Each line below needs to be returned exactly. Skip any picture.

Segment Start: Material to process

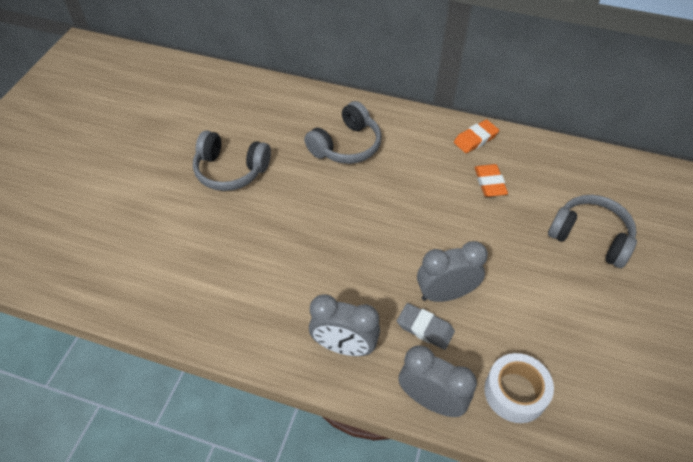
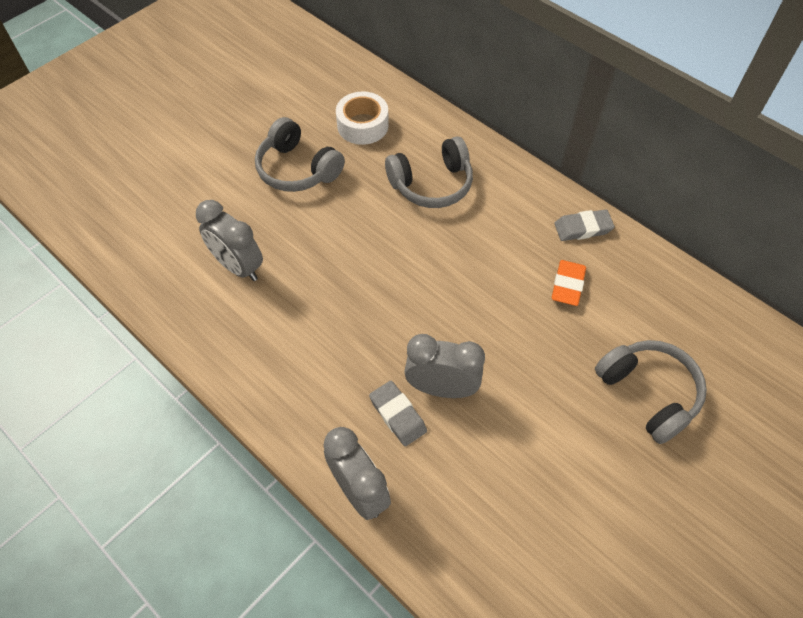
camera: 25 degrees right, 5 degrees up
(344, 346) = (305, 398): grey clock -> grey clock (238, 266)
(475, 139) = (583, 228): orange eraser -> grey eraser
(515, 392) = (452, 524): white tape -> white tape (362, 125)

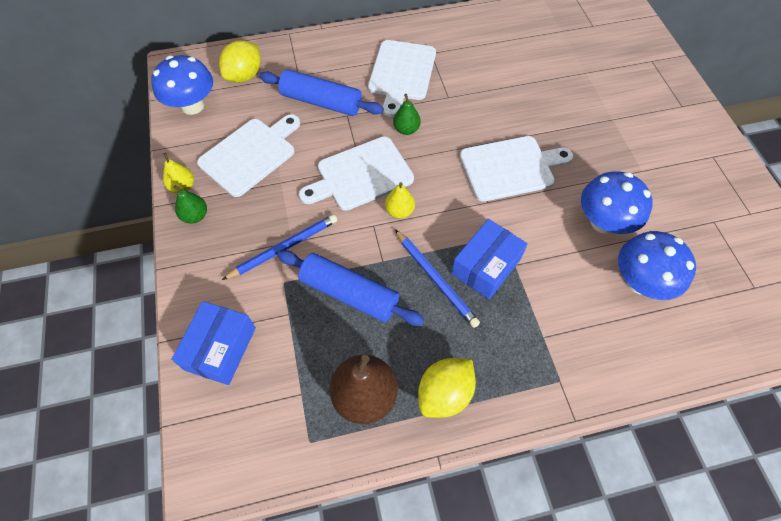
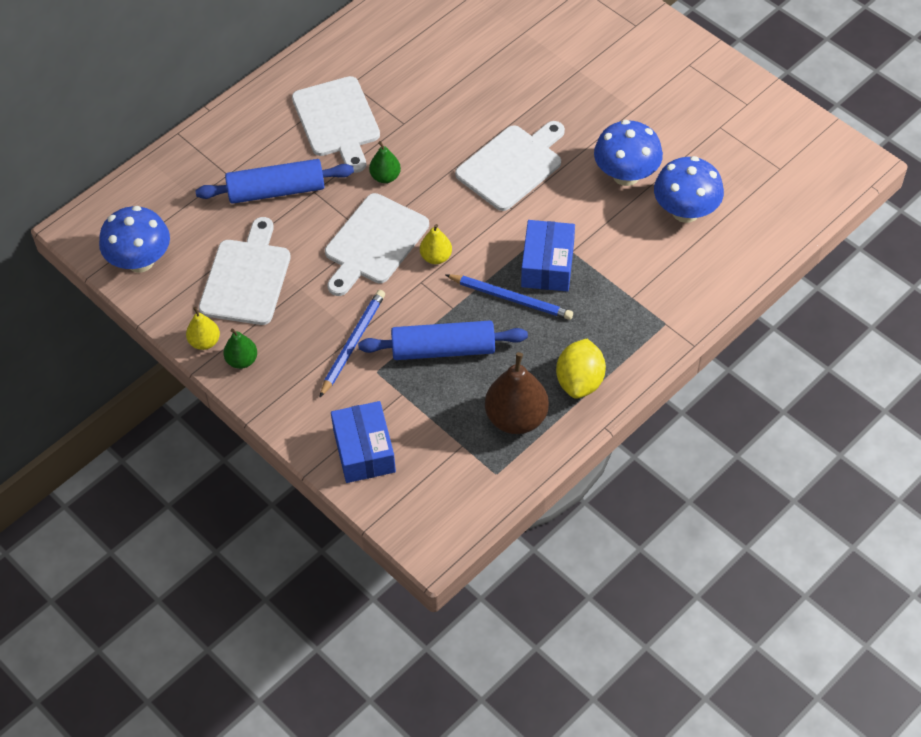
camera: 30 degrees left, 5 degrees down
(244, 76) = (169, 203): yellow lemon -> none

Segment End: Material to process

• _Answer to this task_:
camera: 25 degrees right, 5 degrees up
(344, 346) = (305, 398): grey clock -> grey clock (238, 266)
(475, 139) = (583, 228): orange eraser -> grey eraser
(515, 392) = (452, 524): white tape -> white tape (362, 125)

camera: 30 degrees left, 5 degrees down
(244, 76) = (169, 203): yellow lemon -> none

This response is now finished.